* [Required action]:
Below are records to reproduce in full; copy them exactly but keep the pictures out.

* [Material for this exercise]:

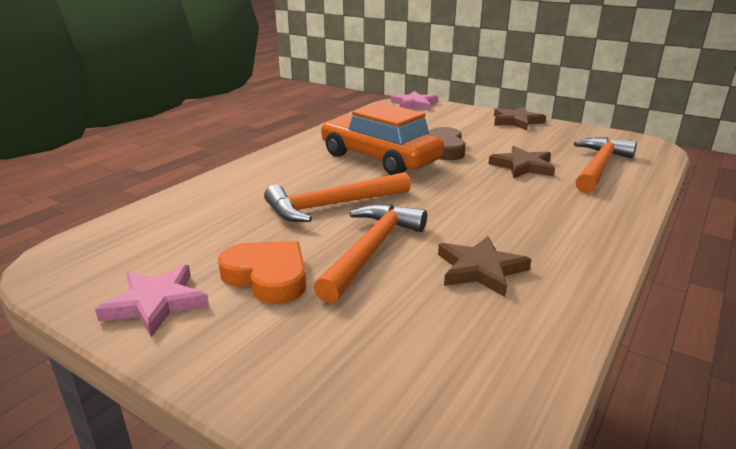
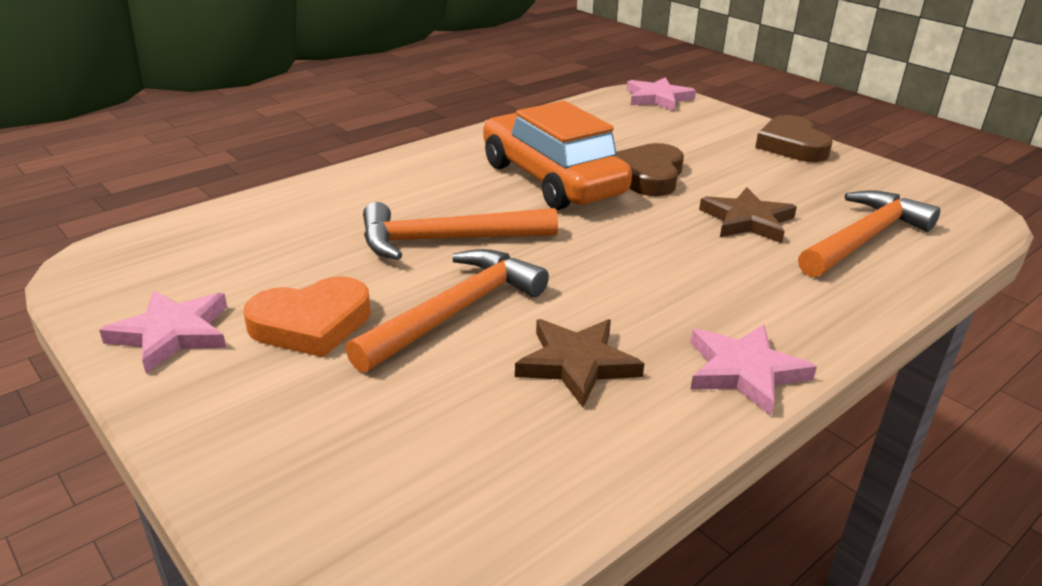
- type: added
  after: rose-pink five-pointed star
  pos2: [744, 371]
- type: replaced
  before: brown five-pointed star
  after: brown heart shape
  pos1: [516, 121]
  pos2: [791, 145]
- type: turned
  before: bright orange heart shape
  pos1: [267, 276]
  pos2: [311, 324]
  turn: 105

* [Exercise response]:
- type: added
  after: rose-pink five-pointed star
  pos2: [744, 371]
- type: replaced
  before: brown five-pointed star
  after: brown heart shape
  pos1: [516, 121]
  pos2: [791, 145]
- type: turned
  before: bright orange heart shape
  pos1: [267, 276]
  pos2: [311, 324]
  turn: 105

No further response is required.